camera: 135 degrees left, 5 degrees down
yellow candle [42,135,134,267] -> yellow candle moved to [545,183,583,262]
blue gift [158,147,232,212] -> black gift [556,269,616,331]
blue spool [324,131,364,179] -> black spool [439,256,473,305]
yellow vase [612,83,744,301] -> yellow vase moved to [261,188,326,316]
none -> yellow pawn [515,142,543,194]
....................
## PROBLEM TO WORK ON
Retype the listing above word for word.

## PROBLEM SOLUTION
camera: 135 degrees left, 5 degrees down
yellow candle [42,135,134,267] -> yellow candle moved to [545,183,583,262]
blue gift [158,147,232,212] -> black gift [556,269,616,331]
blue spool [324,131,364,179] -> black spool [439,256,473,305]
yellow vase [612,83,744,301] -> yellow vase moved to [261,188,326,316]
none -> yellow pawn [515,142,543,194]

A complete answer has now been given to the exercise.